*** Begin section ***

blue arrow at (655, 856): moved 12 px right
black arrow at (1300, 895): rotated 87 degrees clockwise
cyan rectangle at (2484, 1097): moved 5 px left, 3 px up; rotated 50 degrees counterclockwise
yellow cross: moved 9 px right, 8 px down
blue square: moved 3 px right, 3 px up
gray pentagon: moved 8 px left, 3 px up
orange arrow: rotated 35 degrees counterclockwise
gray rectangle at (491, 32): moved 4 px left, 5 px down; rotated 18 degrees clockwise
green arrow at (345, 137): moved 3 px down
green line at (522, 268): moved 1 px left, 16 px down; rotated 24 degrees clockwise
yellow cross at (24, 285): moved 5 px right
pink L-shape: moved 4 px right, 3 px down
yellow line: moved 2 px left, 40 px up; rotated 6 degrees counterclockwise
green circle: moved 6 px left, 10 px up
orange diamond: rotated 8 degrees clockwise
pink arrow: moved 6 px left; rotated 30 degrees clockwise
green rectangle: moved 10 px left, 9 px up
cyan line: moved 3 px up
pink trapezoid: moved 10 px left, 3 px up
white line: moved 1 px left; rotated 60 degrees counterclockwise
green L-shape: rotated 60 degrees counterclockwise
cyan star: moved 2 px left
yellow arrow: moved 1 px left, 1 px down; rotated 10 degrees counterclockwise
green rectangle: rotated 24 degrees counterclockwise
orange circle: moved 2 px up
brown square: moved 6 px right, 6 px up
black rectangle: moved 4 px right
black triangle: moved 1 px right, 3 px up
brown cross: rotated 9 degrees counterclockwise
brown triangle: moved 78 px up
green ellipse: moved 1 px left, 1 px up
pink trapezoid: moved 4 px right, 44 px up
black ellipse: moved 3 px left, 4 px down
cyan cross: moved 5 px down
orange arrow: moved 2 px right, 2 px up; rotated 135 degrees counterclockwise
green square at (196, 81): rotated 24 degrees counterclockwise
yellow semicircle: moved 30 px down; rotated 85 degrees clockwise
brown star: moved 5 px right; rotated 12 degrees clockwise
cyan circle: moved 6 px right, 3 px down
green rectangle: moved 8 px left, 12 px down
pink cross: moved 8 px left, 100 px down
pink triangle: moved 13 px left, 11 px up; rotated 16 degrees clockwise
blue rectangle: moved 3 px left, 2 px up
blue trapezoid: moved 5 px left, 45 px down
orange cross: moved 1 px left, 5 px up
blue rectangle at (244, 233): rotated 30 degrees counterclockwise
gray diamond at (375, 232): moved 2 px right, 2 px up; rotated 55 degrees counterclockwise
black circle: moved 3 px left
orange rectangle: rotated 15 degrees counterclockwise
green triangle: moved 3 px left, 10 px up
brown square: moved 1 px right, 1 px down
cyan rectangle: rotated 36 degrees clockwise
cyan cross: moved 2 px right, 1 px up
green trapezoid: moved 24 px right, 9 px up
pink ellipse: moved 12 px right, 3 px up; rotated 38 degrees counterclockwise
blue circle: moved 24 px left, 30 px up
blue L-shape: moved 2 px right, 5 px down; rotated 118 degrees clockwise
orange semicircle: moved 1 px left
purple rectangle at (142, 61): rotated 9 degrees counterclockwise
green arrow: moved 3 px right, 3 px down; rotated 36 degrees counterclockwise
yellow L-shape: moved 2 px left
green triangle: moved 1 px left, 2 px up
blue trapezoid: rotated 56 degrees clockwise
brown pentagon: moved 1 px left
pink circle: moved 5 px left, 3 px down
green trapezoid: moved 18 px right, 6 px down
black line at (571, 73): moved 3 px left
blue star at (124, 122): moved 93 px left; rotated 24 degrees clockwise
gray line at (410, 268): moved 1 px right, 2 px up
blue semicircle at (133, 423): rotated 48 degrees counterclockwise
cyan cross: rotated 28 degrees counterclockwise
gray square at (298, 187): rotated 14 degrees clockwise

*** End section ***

■ **The task**
Set down every record above, word for word.

■ **Result for this task**
blue arrow at (655, 856): moved 12 px right
black arrow at (1300, 895): rotated 87 degrees clockwise
cyan rectangle at (2484, 1097): moved 5 px left, 3 px up; rotated 50 degrees counterclockwise
yellow cross: moved 9 px right, 8 px down
blue square: moved 3 px right, 3 px up
gray pentagon: moved 8 px left, 3 px up
orange arrow: rotated 35 degrees counterclockwise
gray rectangle at (491, 32): moved 4 px left, 5 px down; rotated 18 degrees clockwise
green arrow at (345, 137): moved 3 px down
green line at (522, 268): moved 1 px left, 16 px down; rotated 24 degrees clockwise
yellow cross at (24, 285): moved 5 px right
pink L-shape: moved 4 px right, 3 px down
yellow line: moved 2 px left, 40 px up; rotated 6 degrees counterclockwise
green circle: moved 6 px left, 10 px up
orange diamond: rotated 8 degrees clockwise
pink arrow: moved 6 px left; rotated 30 degrees clockwise
green rectangle: moved 10 px left, 9 px up
cyan line: moved 3 px up
pink trapezoid: moved 10 px left, 3 px up
white line: moved 1 px left; rotated 60 degrees counterclockwise
green L-shape: rotated 60 degrees counterclockwise
cyan star: moved 2 px left
yellow arrow: moved 1 px left, 1 px down; rotated 10 degrees counterclockwise
green rectangle: rotated 24 degrees counterclockwise
orange circle: moved 2 px up
brown square: moved 6 px right, 6 px up
black rectangle: moved 4 px right
black triangle: moved 1 px right, 3 px up
brown cross: rotated 9 degrees counterclockwise
brown triangle: moved 78 px up
green ellipse: moved 1 px left, 1 px up
pink trapezoid: moved 4 px right, 44 px up
black ellipse: moved 3 px left, 4 px down
cyan cross: moved 5 px down
orange arrow: moved 2 px right, 2 px up; rotated 135 degrees counterclockwise
green square at (196, 81): rotated 24 degrees counterclockwise
yellow semicircle: moved 30 px down; rotated 85 degrees clockwise
brown star: moved 5 px right; rotated 12 degrees clockwise
cyan circle: moved 6 px right, 3 px down
green rectangle: moved 8 px left, 12 px down
pink cross: moved 8 px left, 100 px down
pink triangle: moved 13 px left, 11 px up; rotated 16 degrees clockwise
blue rectangle: moved 3 px left, 2 px up
blue trapezoid: moved 5 px left, 45 px down
orange cross: moved 1 px left, 5 px up
blue rectangle at (244, 233): rotated 30 degrees counterclockwise
gray diamond at (375, 232): moved 2 px right, 2 px up; rotated 55 degrees counterclockwise
black circle: moved 3 px left
orange rectangle: rotated 15 degrees counterclockwise
green triangle: moved 3 px left, 10 px up
brown square: moved 1 px right, 1 px down
cyan rectangle: rotated 36 degrees clockwise
cyan cross: moved 2 px right, 1 px up
green trapezoid: moved 24 px right, 9 px up
pink ellipse: moved 12 px right, 3 px up; rotated 38 degrees counterclockwise
blue circle: moved 24 px left, 30 px up
blue L-shape: moved 2 px right, 5 px down; rotated 118 degrees clockwise
orange semicircle: moved 1 px left
purple rectangle at (142, 61): rotated 9 degrees counterclockwise
green arrow: moved 3 px right, 3 px down; rotated 36 degrees counterclockwise
yellow L-shape: moved 2 px left
green triangle: moved 1 px left, 2 px up
blue trapezoid: rotated 56 degrees clockwise
brown pentagon: moved 1 px left
pink circle: moved 5 px left, 3 px down
green trapezoid: moved 18 px right, 6 px down
black line at (571, 73): moved 3 px left
blue star at (124, 122): moved 93 px left; rotated 24 degrees clockwise
gray line at (410, 268): moved 1 px right, 2 px up
blue semicircle at (133, 423): rotated 48 degrees counterclockwise
cyan cross: rotated 28 degrees counterclockwise
gray square at (298, 187): rotated 14 degrees clockwise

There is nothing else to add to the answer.